### Task to complete
Could you give the data below again exactly, apart from the pictures?

### Provided data

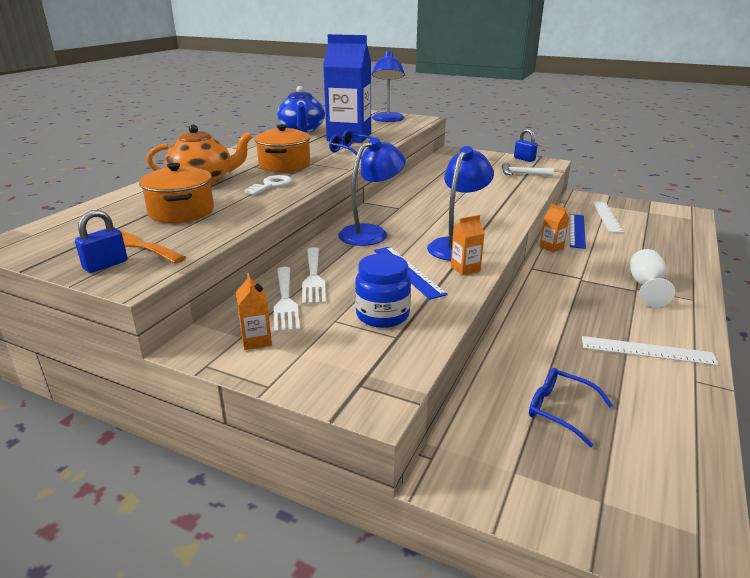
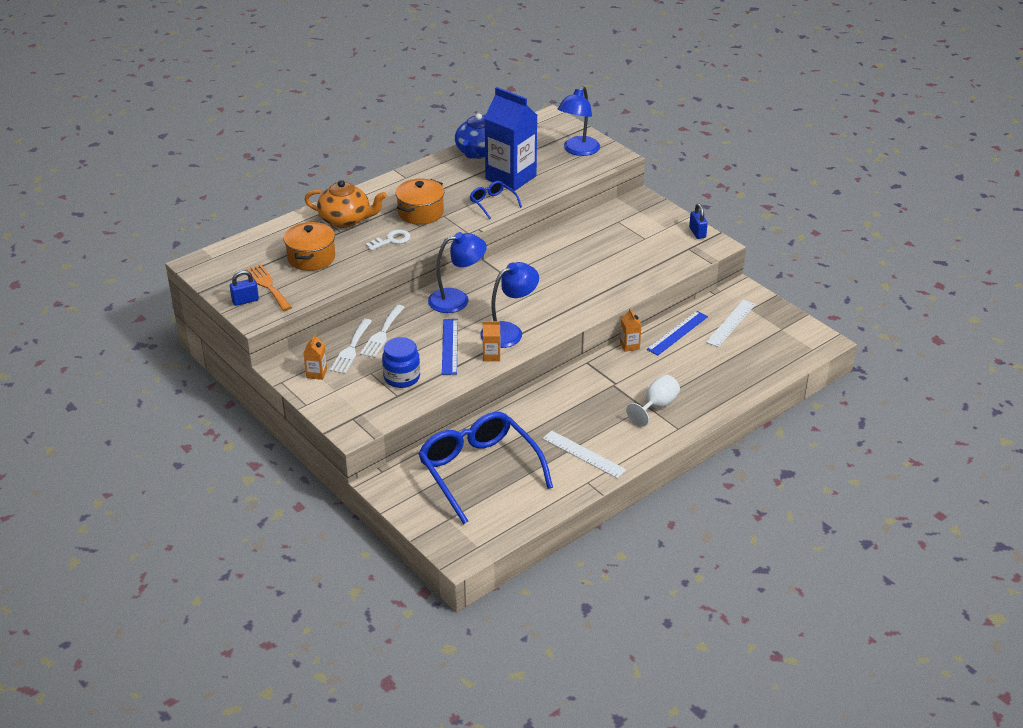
camera: 25 degrees right, 10 degrees up
(522, 174) = (665, 257): white hammer -> none
(559, 410) = (479, 471): blue glasses -> blue glasses, size x2.20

### Expected answer
camera: 25 degrees right, 10 degrees up
(522, 174) = (665, 257): white hammer -> none
(559, 410) = (479, 471): blue glasses -> blue glasses, size x2.20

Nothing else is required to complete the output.